Start of Data section

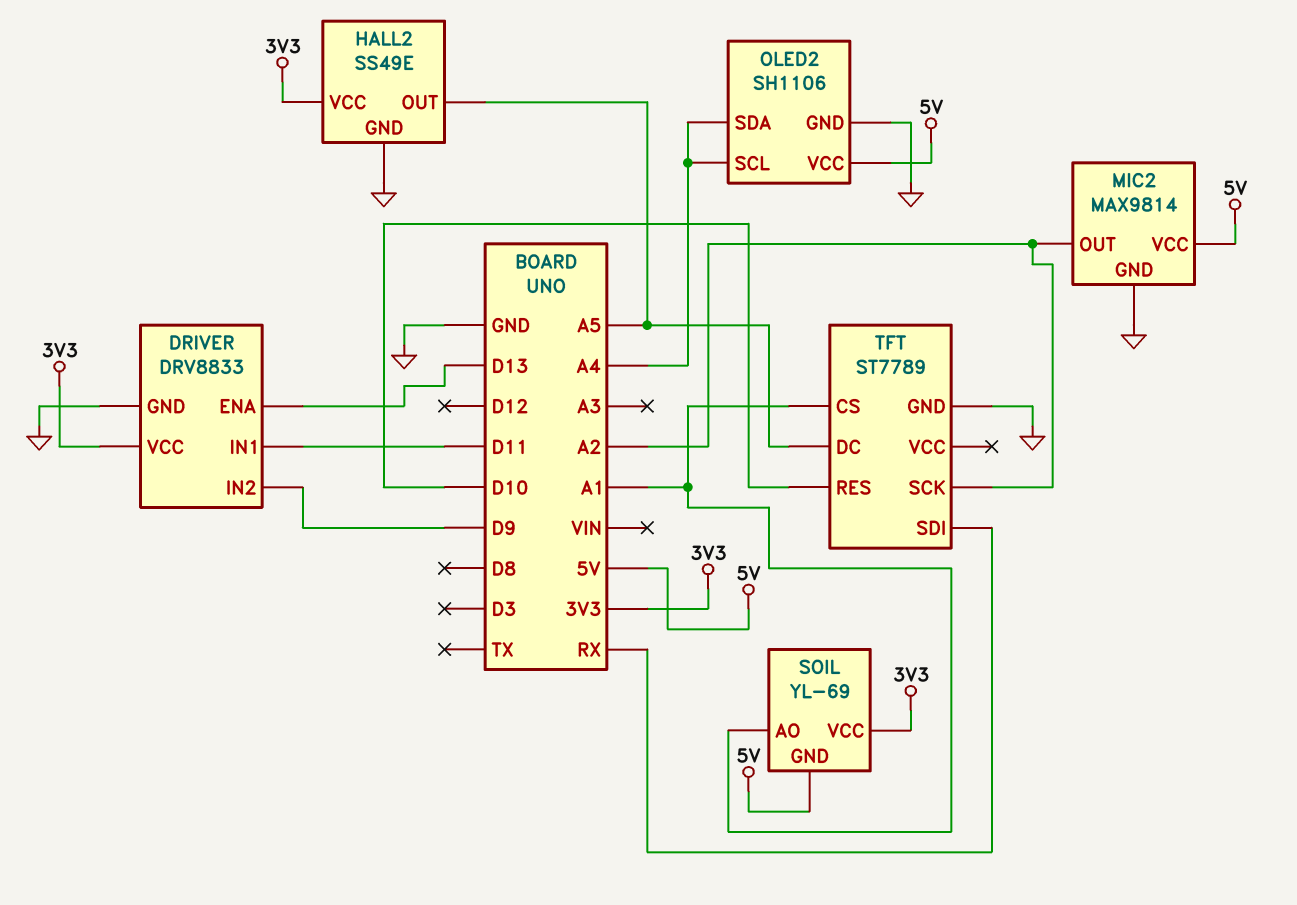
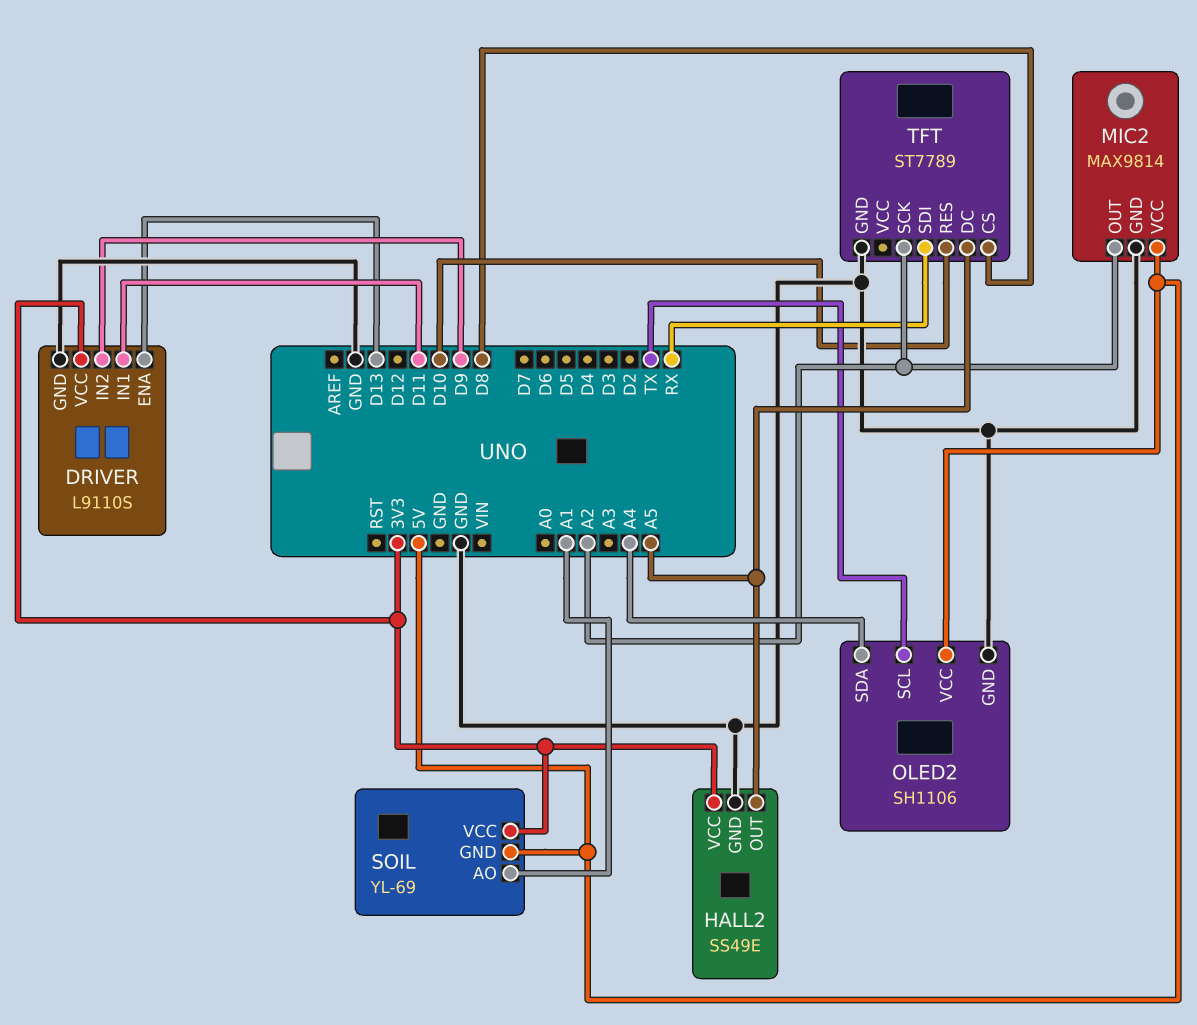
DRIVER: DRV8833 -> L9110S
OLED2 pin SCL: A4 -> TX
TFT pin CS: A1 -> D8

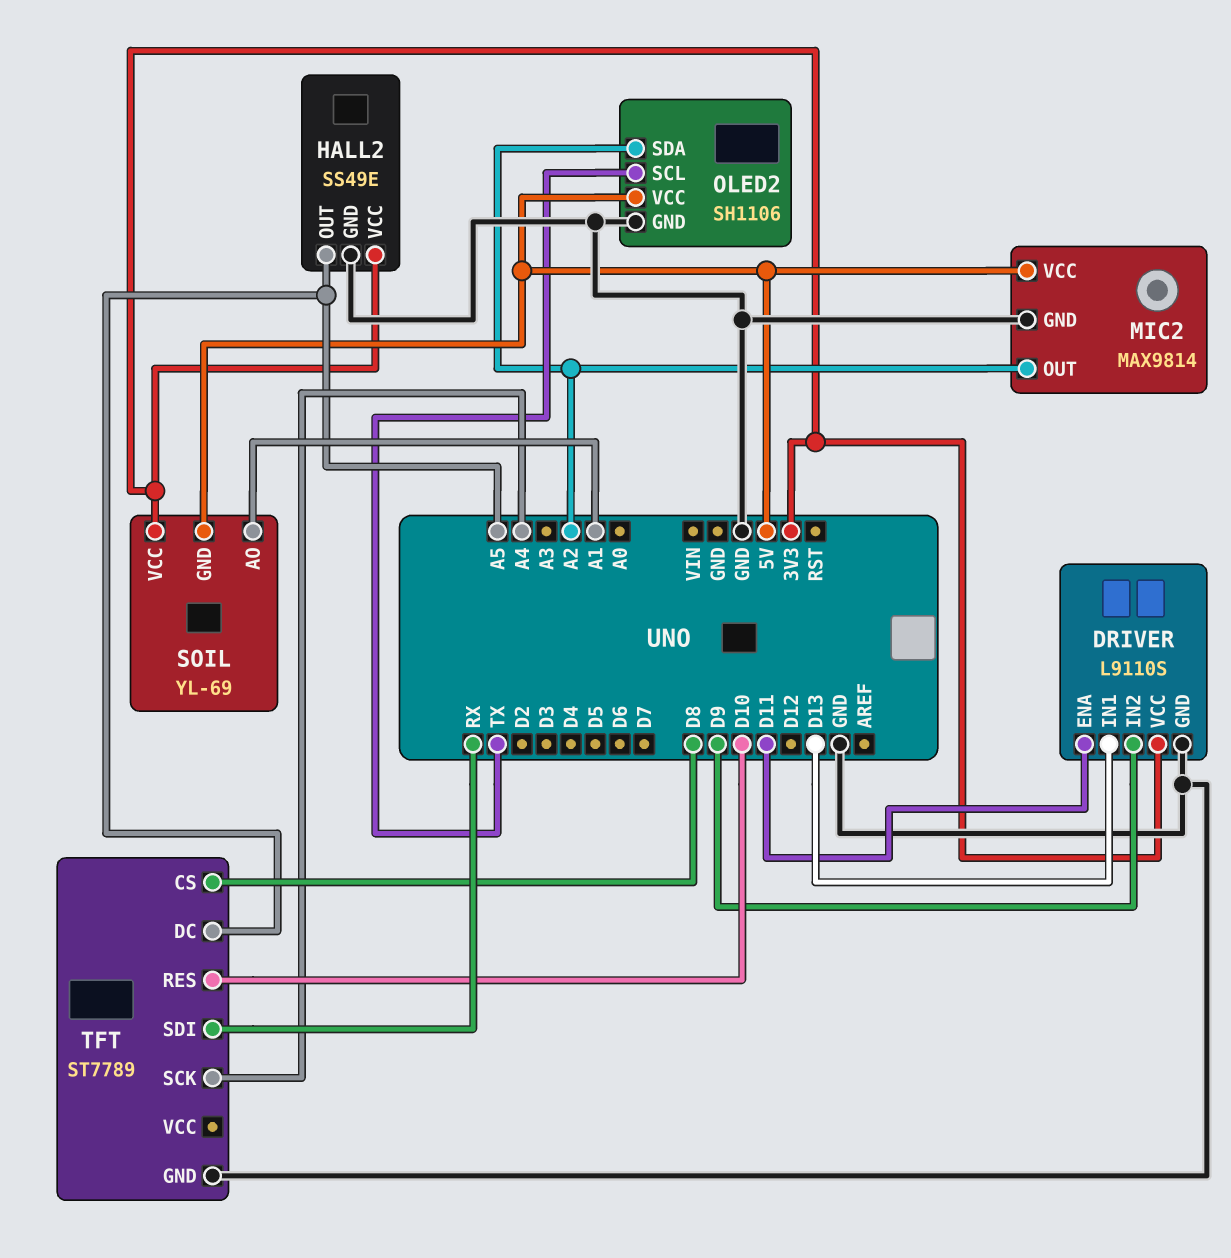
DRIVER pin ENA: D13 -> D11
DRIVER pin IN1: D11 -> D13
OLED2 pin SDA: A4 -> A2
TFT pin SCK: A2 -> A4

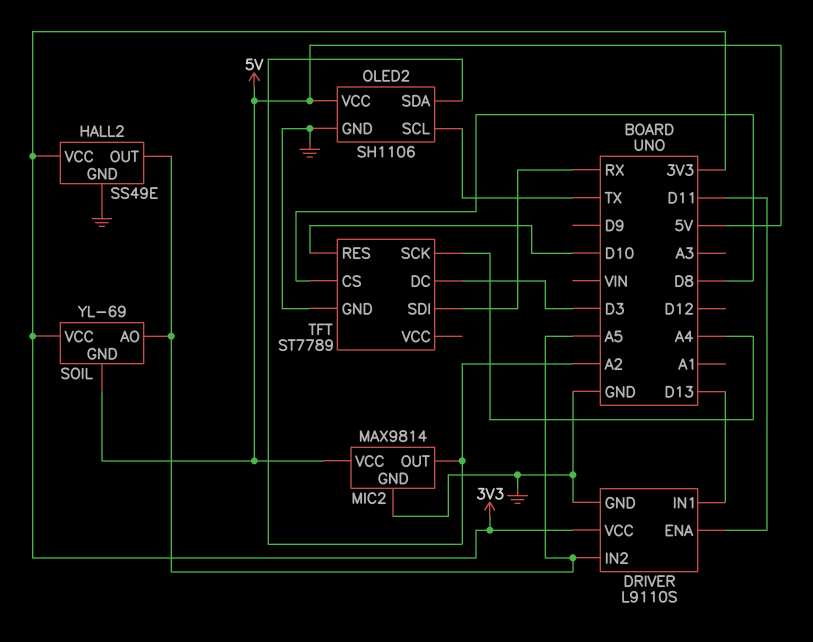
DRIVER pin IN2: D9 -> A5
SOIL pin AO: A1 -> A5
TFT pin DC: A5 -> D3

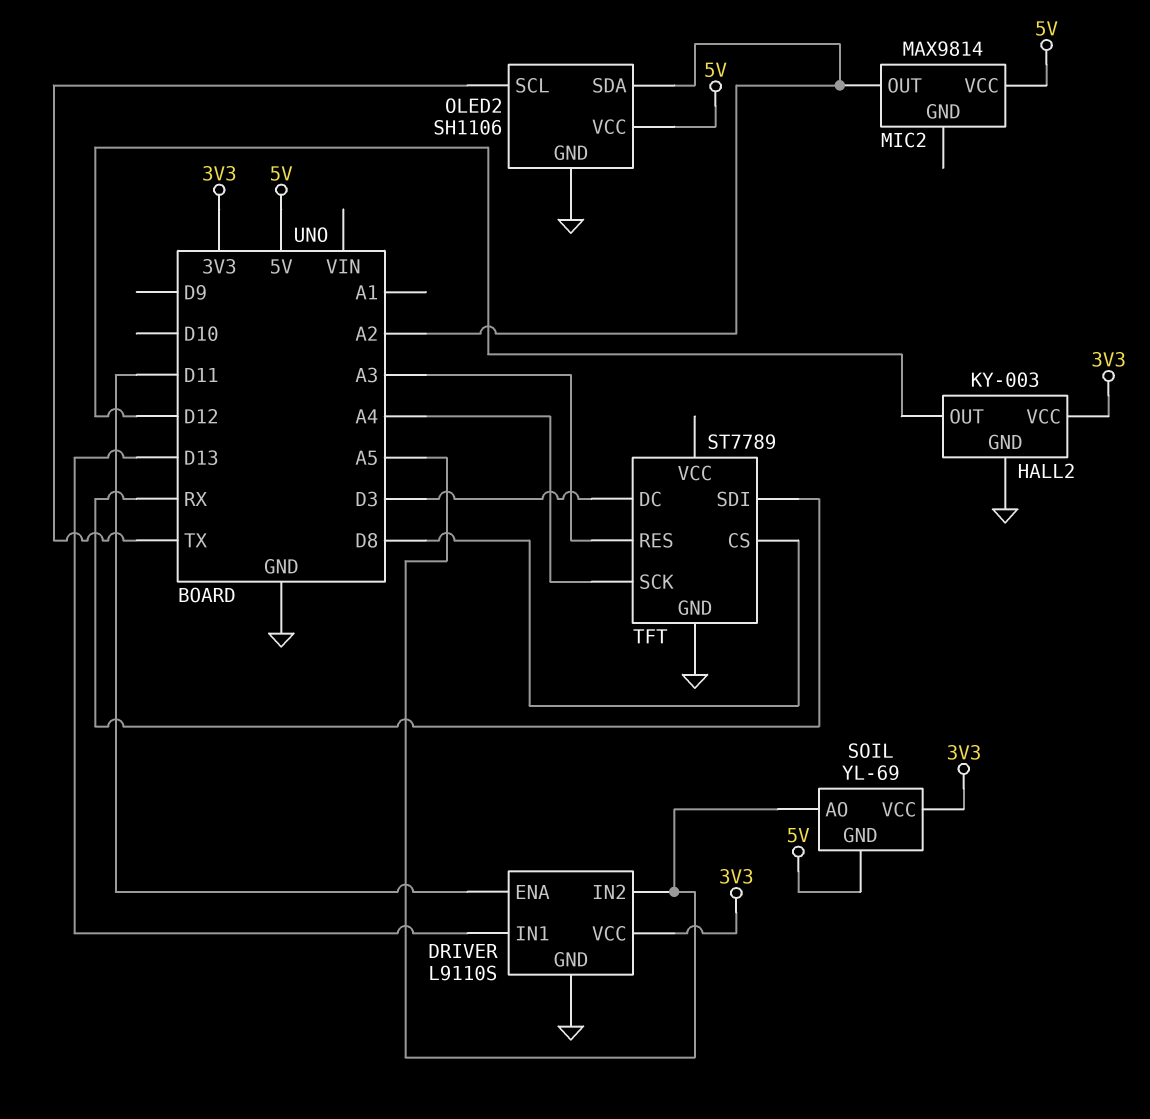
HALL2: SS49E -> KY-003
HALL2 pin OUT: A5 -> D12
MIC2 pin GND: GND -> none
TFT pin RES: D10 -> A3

End of Data section

Assignment:
Return, from the data, each line where the string "DRIVER" occurs.

Written reply:
DRIVER: DRV8833 -> L9110S
DRIVER pin ENA: D13 -> D11
DRIVER pin IN1: D11 -> D13
DRIVER pin IN2: D9 -> A5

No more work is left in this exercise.